#### [Work item]
Return every record below exactly as written, but leave out the pictures.

++++ Listed entries ++++

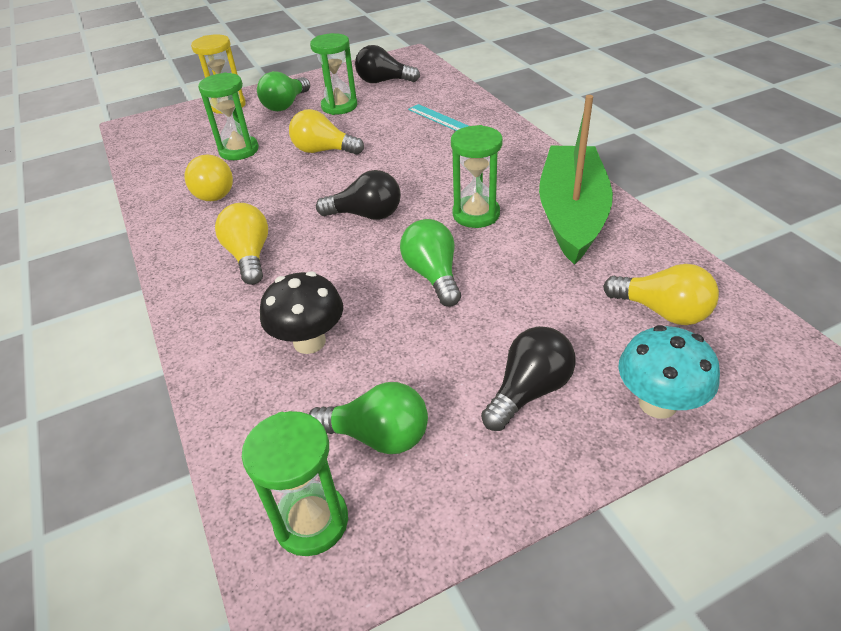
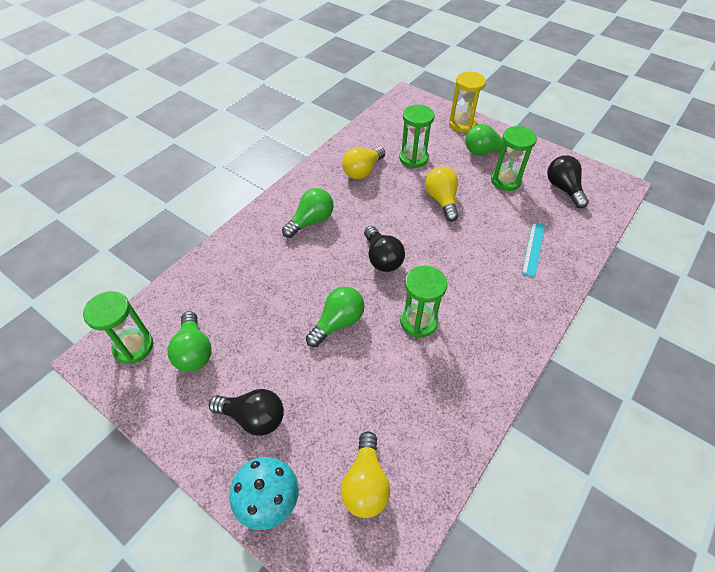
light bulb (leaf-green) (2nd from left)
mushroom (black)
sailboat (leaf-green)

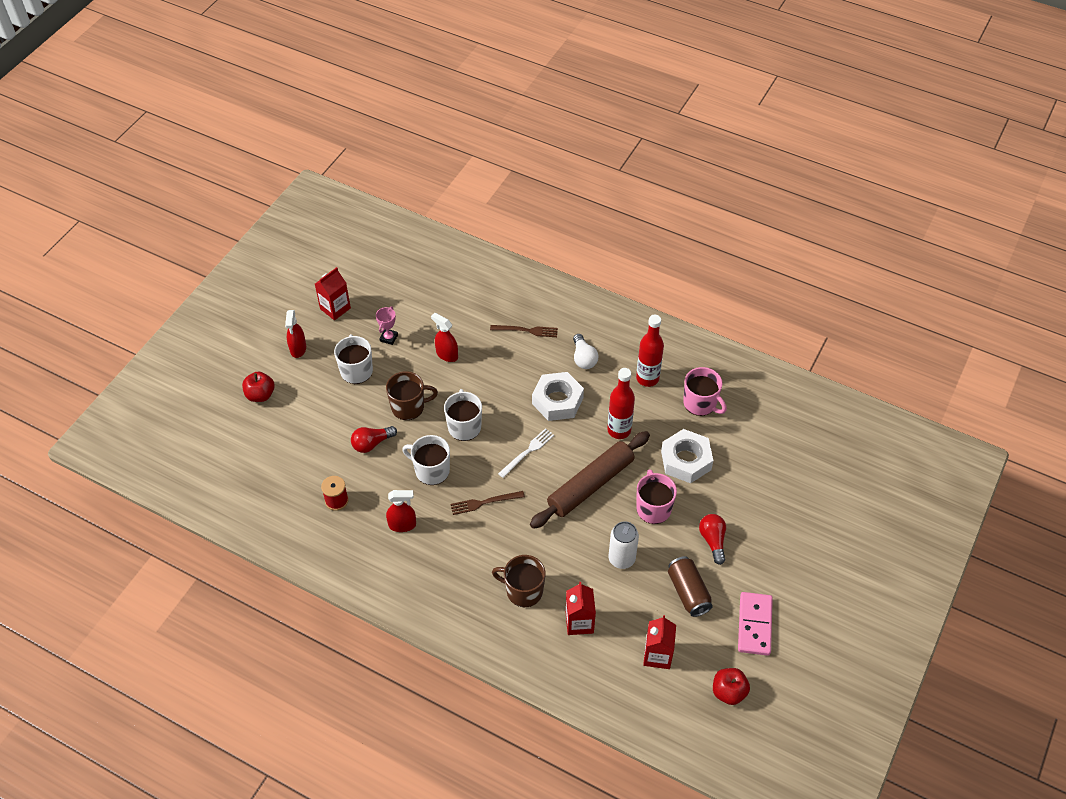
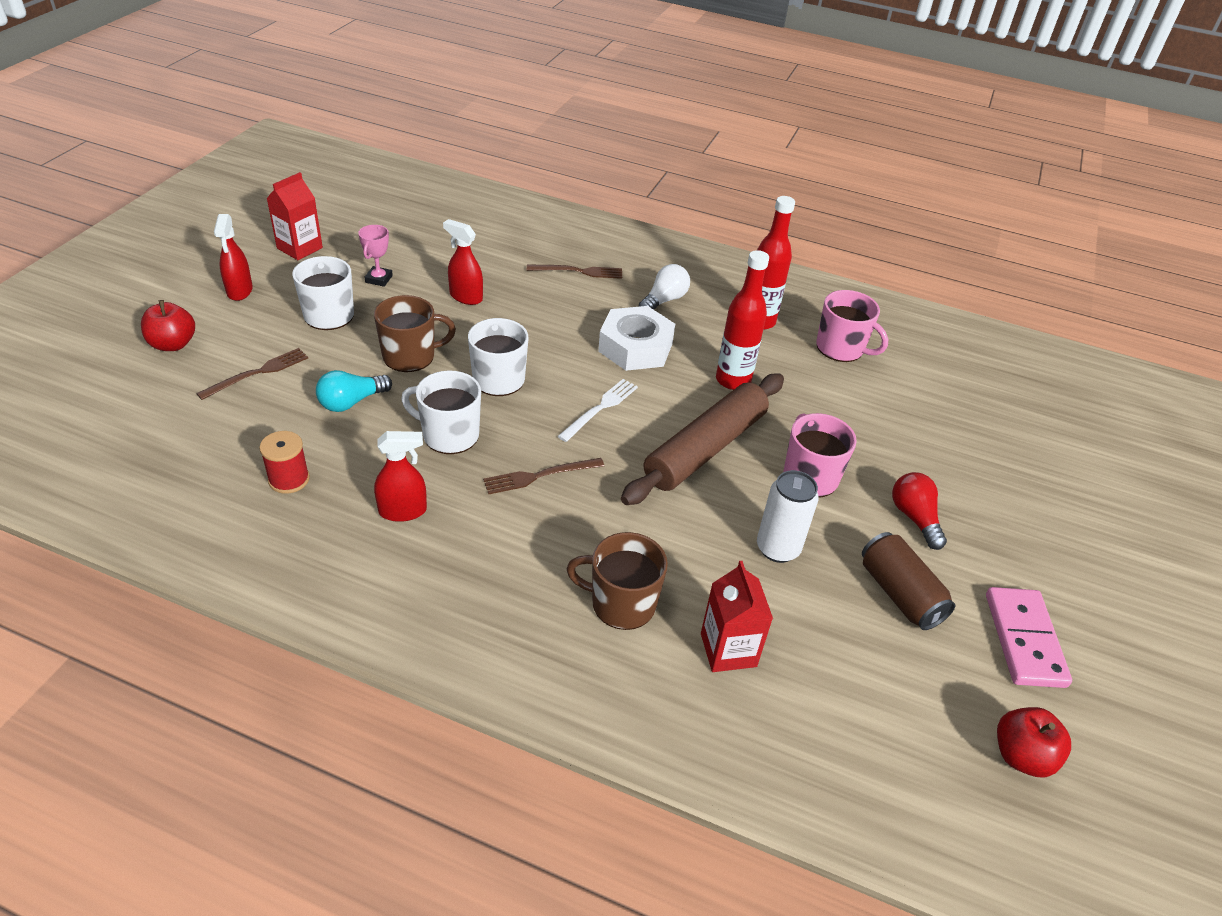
light bulb (teal)
light bulb (snow-white)
milk carton (scarlet) (3rd from left in the first image)
hexagon nut (snow-white) (2nd from left in the first image)
dinner fork (russet) (1st from left)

++++

#### [Expected answer]
light bulb (leaf-green) (2nd from left)
mushroom (black)
sailboat (leaf-green)

light bulb (teal)
light bulb (snow-white)
milk carton (scarlet) (3rd from left in the first image)
hexagon nut (snow-white) (2nd from left in the first image)
dinner fork (russet) (1st from left)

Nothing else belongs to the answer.